(Dataset items)
───

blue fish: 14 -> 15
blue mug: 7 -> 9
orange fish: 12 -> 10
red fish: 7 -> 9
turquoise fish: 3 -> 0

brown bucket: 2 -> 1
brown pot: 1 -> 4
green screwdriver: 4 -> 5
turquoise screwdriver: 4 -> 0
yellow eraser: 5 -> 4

───

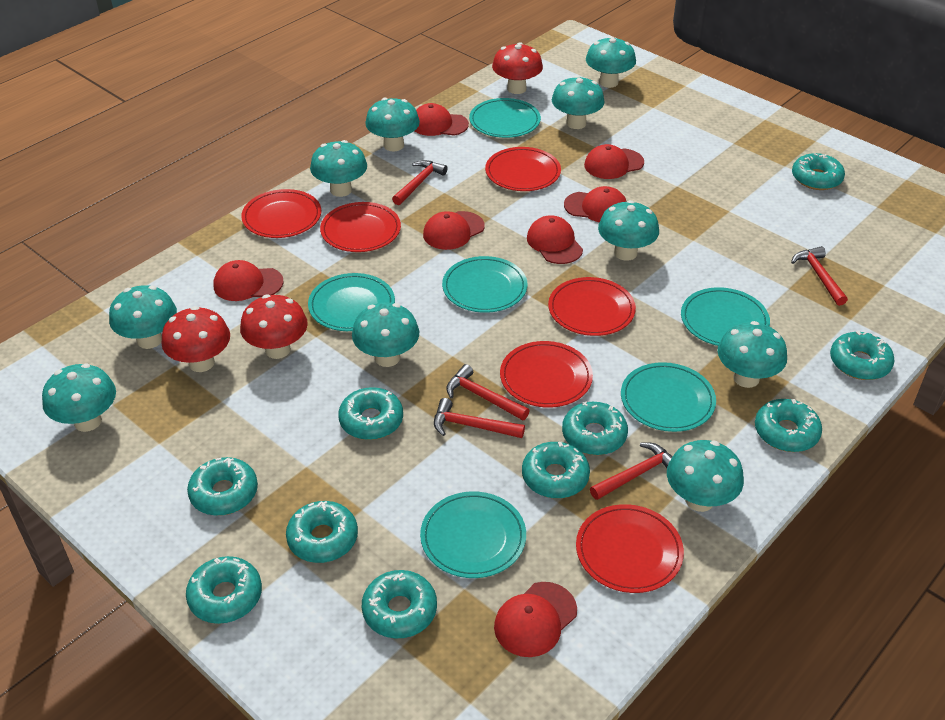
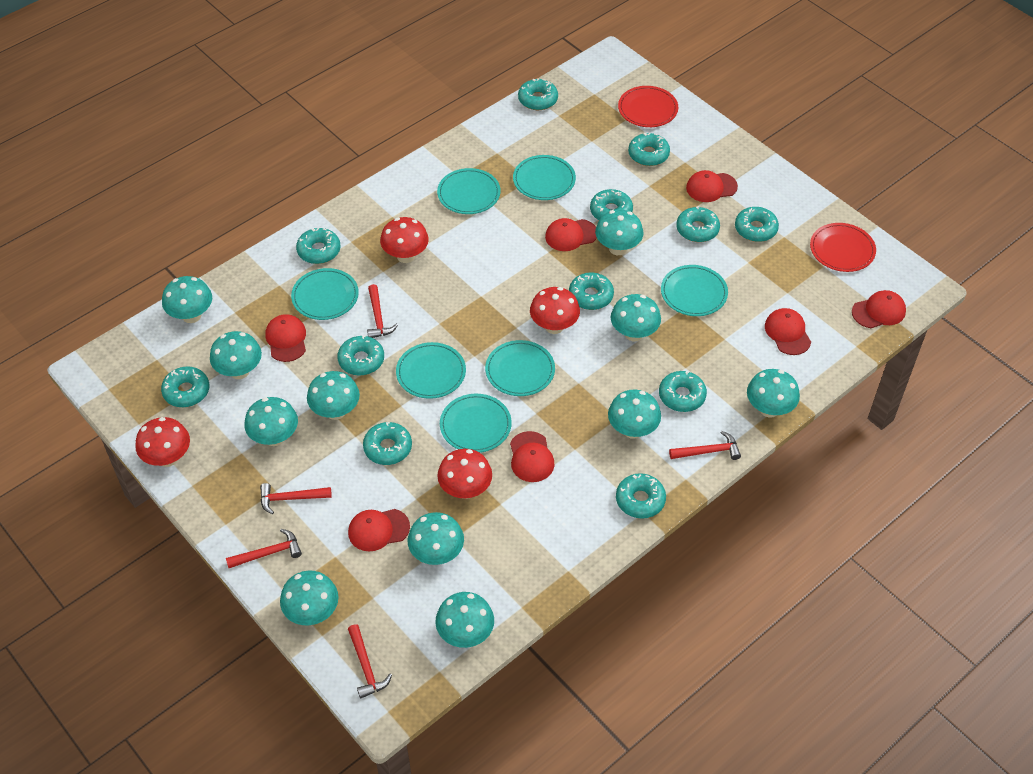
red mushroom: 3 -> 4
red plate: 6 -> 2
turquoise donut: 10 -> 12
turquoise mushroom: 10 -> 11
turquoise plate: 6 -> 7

───

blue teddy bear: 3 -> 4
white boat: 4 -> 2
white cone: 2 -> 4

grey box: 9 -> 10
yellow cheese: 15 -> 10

───

Exercise: Which of the lines in the data contain the string "blue"? Return each one.

Solution:
blue fish: 14 -> 15
blue mug: 7 -> 9
blue teddy bear: 3 -> 4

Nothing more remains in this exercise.